# [YOUR INSTRUCTIONS]
Wherever an image appears in the records, exclude it, and reproduce everything else exactly.

# [GIVEN DATA]
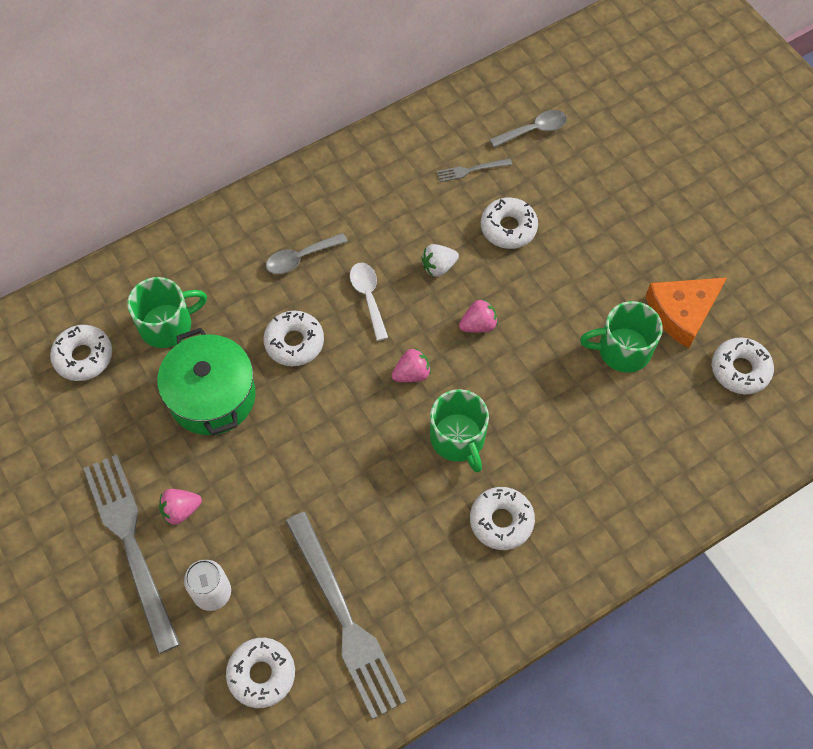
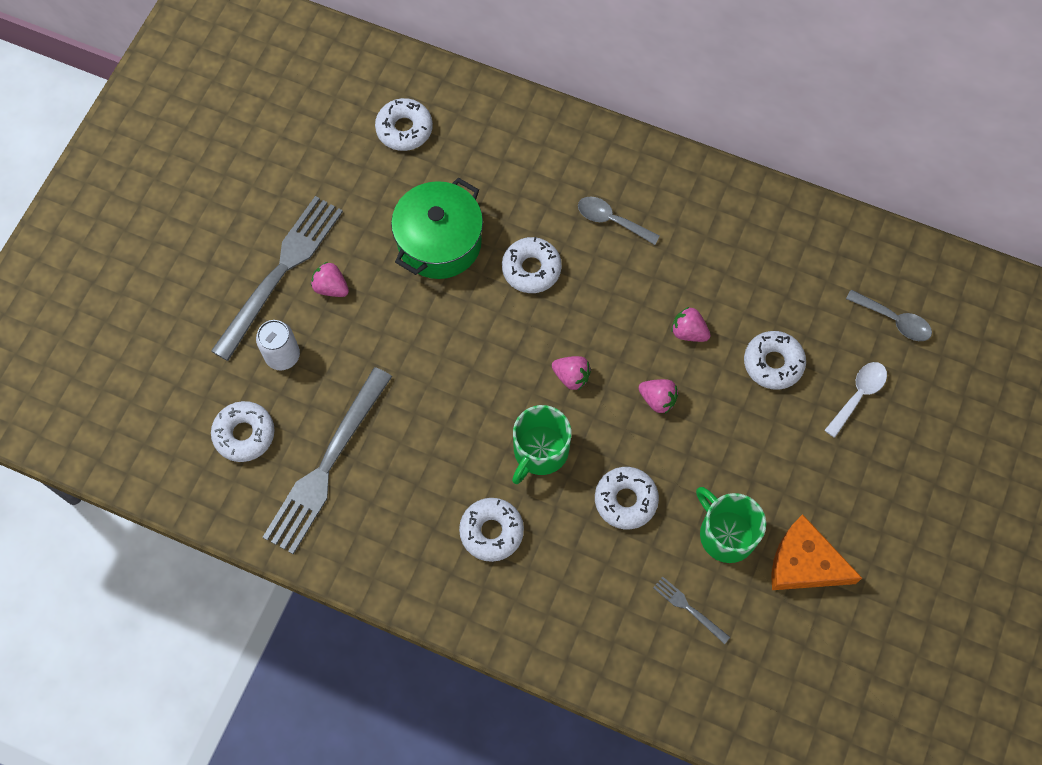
camera: 55 degrees right, 5 degrees up
(167, 325) = (475, 167): green mug -> none
(368, 297) = (616, 296): white spoon -> white spoon (858, 395)
(438, 267) = (688, 332): white strawberry -> pink strawberry
(471, 170) = (807, 295): grey fork -> grey fork (689, 608)
(740, 370) = (784, 648): white donut -> white donut (625, 500)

# [RESPONSE FOR THIS EXERCISE]
camera: 55 degrees right, 5 degrees up
(167, 325) = (475, 167): green mug -> none
(368, 297) = (616, 296): white spoon -> white spoon (858, 395)
(438, 267) = (688, 332): white strawberry -> pink strawberry
(471, 170) = (807, 295): grey fork -> grey fork (689, 608)
(740, 370) = (784, 648): white donut -> white donut (625, 500)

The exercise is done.